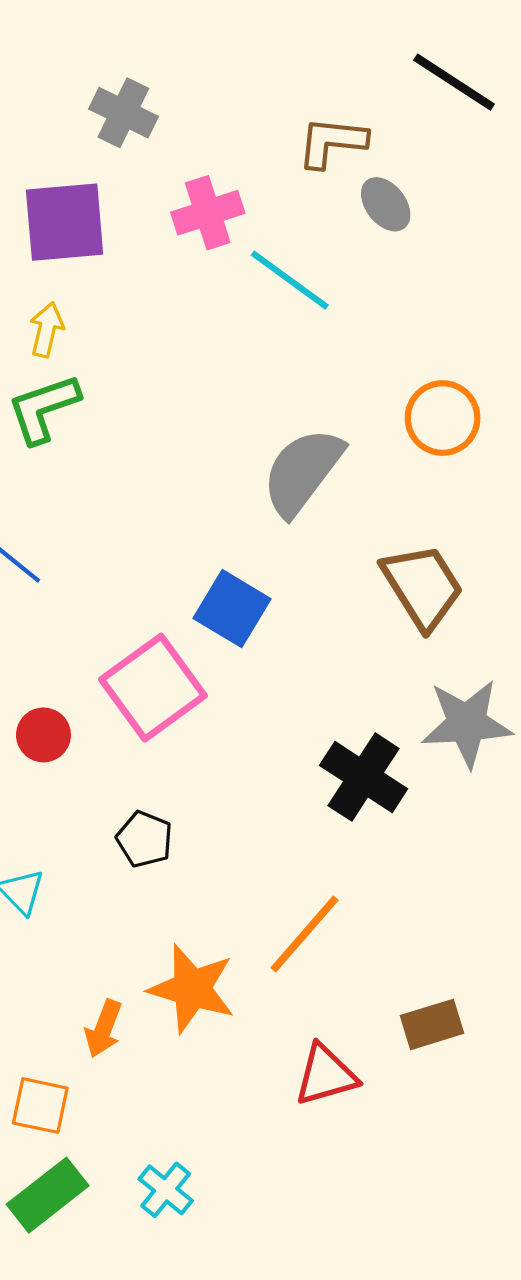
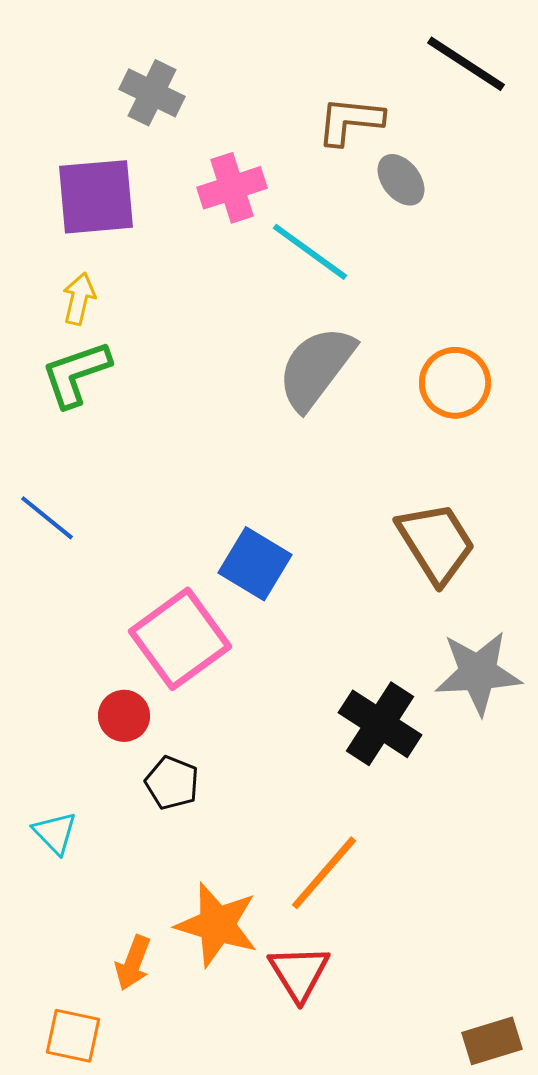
gray semicircle: (302, 472) -> (316, 368), moved
red circle: (43, 735) -> (124, 716), moved
brown rectangle: (432, 1024) -> (492, 1041), moved
red triangle: (326, 1075) -> (299, 973), moved, turned -46

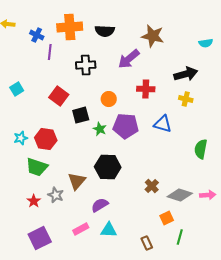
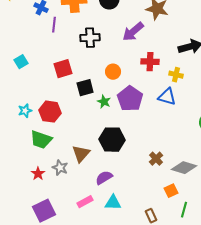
red square: (59, 96) -> (63, 69), turned 36
yellow cross: (186, 99) -> (176, 75), moved
purple pentagon: (126, 126) -> (130, 99), turned 30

The problem: Copy exactly, and copy nothing else: the lines from the one containing "red circle: (43, 735) -> (124, 716), moved" through the end of the data, both ends included, with pictures left out.

Response to this exercise:
red circle: (43, 735) -> (124, 716), moved
brown rectangle: (432, 1024) -> (492, 1041), moved
red triangle: (326, 1075) -> (299, 973), moved, turned -46

red square: (59, 96) -> (63, 69), turned 36
yellow cross: (186, 99) -> (176, 75), moved
purple pentagon: (126, 126) -> (130, 99), turned 30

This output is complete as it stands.